(Difference listings)
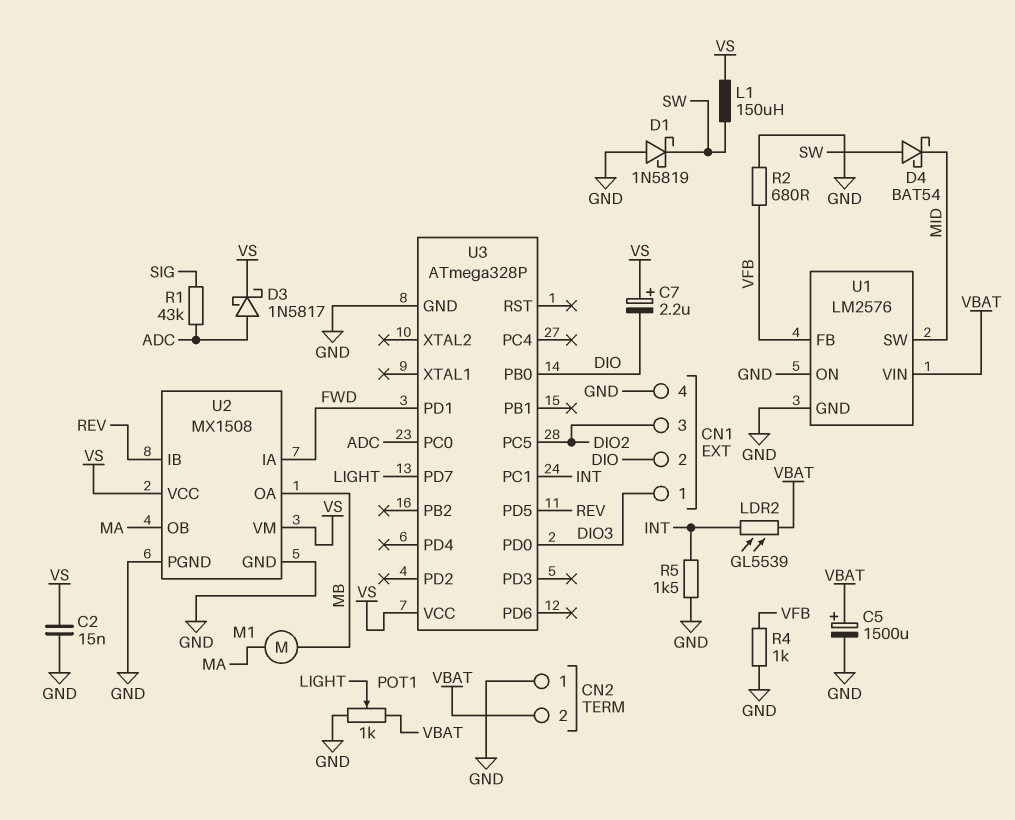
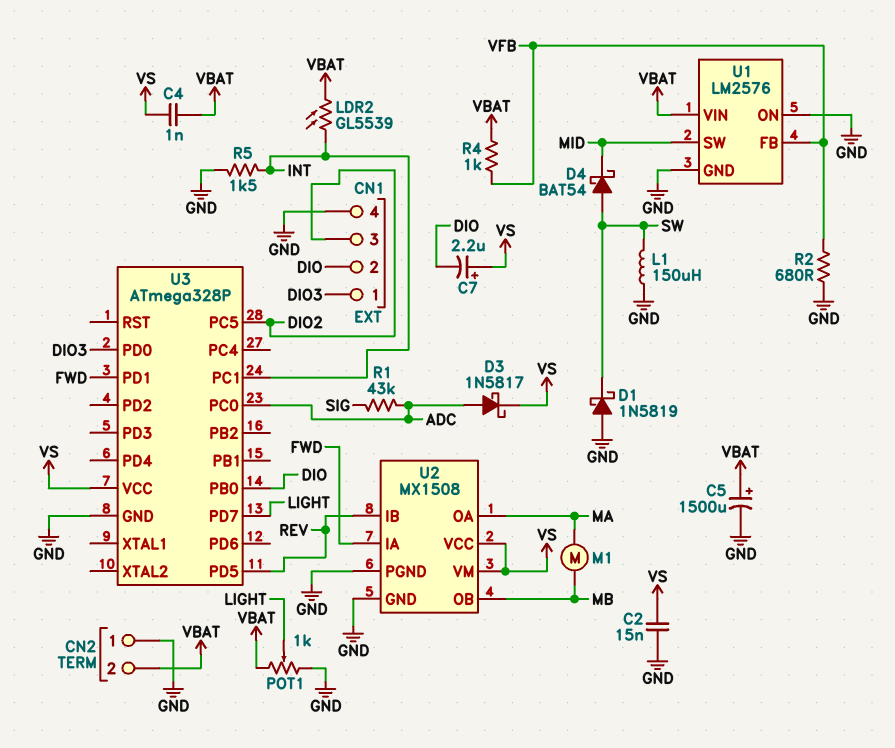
C4: none -> 1nF (VBAT, VS)
L1: 150uH (SW, VS) -> 150uH (GND, SW)
R4: 1k (GND, VFB) -> 1k (VBAT, VFB)
U2 pin OA: MB -> MA
U2 pin OB: MA -> MB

WORK REQUEST - Repeat the data above word for word, without pictures.

EXERCISE RESULT -
C4: none -> 1nF (VBAT, VS)
L1: 150uH (SW, VS) -> 150uH (GND, SW)
R4: 1k (GND, VFB) -> 1k (VBAT, VFB)
U2 pin OA: MB -> MA
U2 pin OB: MA -> MB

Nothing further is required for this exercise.